* OBJECTIVE
Render the stretch from the line containing "Return the footprint" through the end of the items as a JSON list of strings, one string per line, omitting any blank lines.

* Entries drawn from a collection
%%

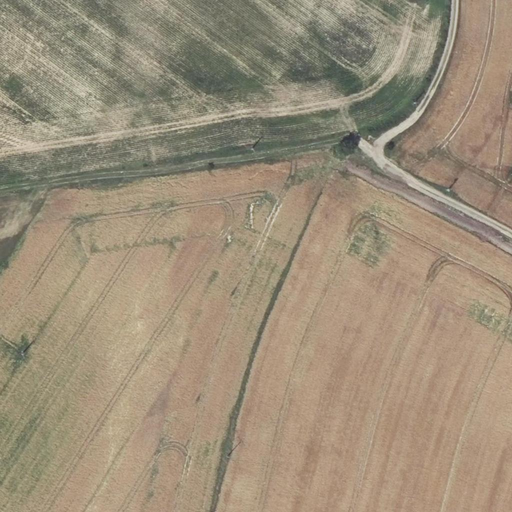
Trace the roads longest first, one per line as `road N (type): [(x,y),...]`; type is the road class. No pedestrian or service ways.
road 1 (track): [(378,147),(339,140),(0,189)]
road 2 (track): [(378,147),(428,95),(443,64),(454,0)]
road 3 (track): [(511,233),(387,167),(378,147)]
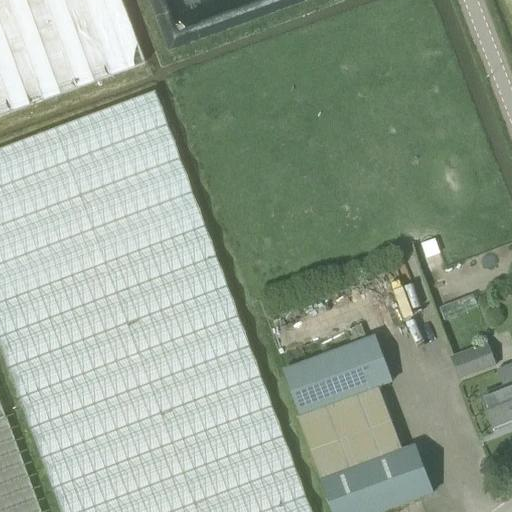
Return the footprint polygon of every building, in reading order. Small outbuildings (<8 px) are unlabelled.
[(0,0),(0,116),(142,65),(118,0),(0,0)] [(307,511),(152,92),(0,148),(0,354),(58,511),(307,511)] [(472,293),(438,306),(443,318),(476,304),(472,293)] [(414,446),(402,451),(379,387),(391,382),(374,337),(284,370),(300,416),(297,417),(332,511),(381,511),(432,493),(414,446)] [(486,344),(450,357),(459,380),(494,366),(486,344)] [(511,363),(495,370),(502,388),(480,397),(492,427),(511,419),(511,363)] [(37,511),(0,411),(0,511),(37,511)]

%%

* REPLY
[
  "Return the footprint polygon of every building, in reading order. Small outbuildings (<8 px) are unlabelled.",
  "[(0,0),(0,116),(142,65),(118,0),(0,0)] [(307,511),(152,92),(0,148),(0,354),(58,511),(307,511)] [(472,293),(438,306),(443,318),(476,304),(472,293)] [(414,446),(402,451),(379,387),(391,382),(374,337),(284,370),(300,416),(297,417),(332,511),(381,511),(432,493),(414,446)] [(486,344),(450,357),(459,380),(494,366),(486,344)] [(511,363),(495,370),(502,388),(480,397),(492,427),(511,419),(511,363)] [(37,511),(0,411),(0,511),(37,511)]"
]